WHAT IS BEING ASKED
Please give the count of lines in the listing underneath that hold "slope", leaving out everything else.

SOURCE MATERIAL

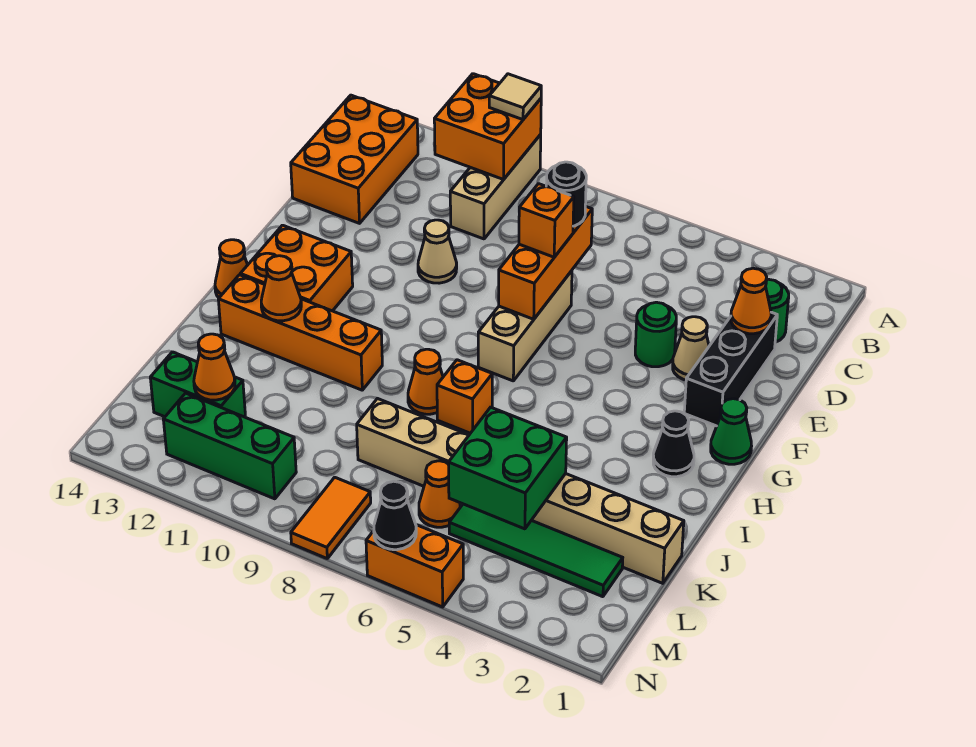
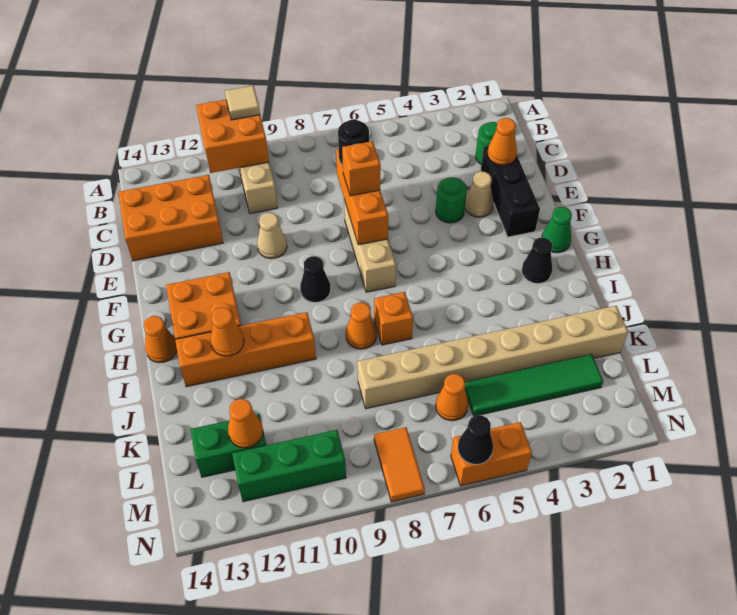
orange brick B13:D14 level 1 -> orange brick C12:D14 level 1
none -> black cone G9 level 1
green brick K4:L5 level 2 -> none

---

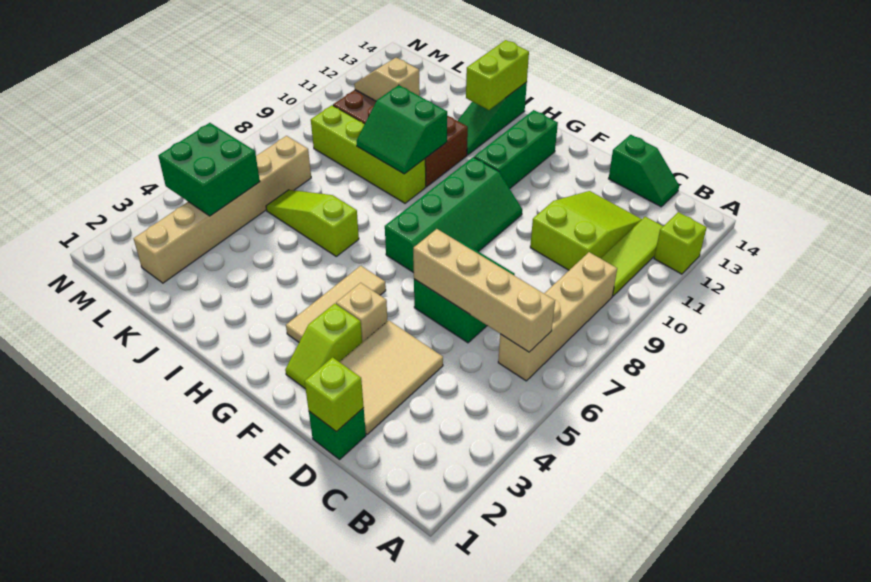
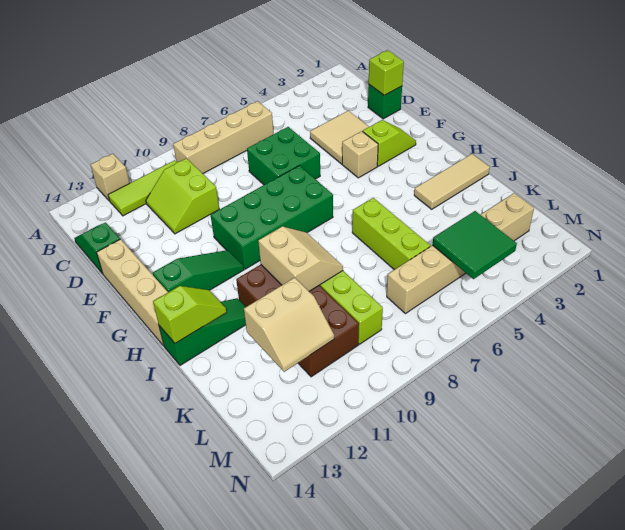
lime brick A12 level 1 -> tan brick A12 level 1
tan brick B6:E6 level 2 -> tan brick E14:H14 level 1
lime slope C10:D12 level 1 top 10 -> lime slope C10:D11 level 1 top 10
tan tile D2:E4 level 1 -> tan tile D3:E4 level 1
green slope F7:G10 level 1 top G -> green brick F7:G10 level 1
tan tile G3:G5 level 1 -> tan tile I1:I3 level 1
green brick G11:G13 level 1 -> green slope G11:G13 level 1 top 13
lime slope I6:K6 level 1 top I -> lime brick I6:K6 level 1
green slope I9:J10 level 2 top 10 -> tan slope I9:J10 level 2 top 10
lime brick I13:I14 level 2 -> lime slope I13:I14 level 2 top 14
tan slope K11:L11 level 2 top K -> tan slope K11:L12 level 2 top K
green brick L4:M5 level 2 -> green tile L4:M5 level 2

---

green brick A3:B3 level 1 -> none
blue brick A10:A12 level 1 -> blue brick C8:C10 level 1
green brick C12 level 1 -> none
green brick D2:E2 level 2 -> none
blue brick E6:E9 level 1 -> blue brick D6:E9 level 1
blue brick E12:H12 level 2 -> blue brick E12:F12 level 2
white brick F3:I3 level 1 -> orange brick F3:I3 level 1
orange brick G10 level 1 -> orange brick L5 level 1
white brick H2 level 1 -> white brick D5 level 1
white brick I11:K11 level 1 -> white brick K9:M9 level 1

COMPLETED EXERCISE
7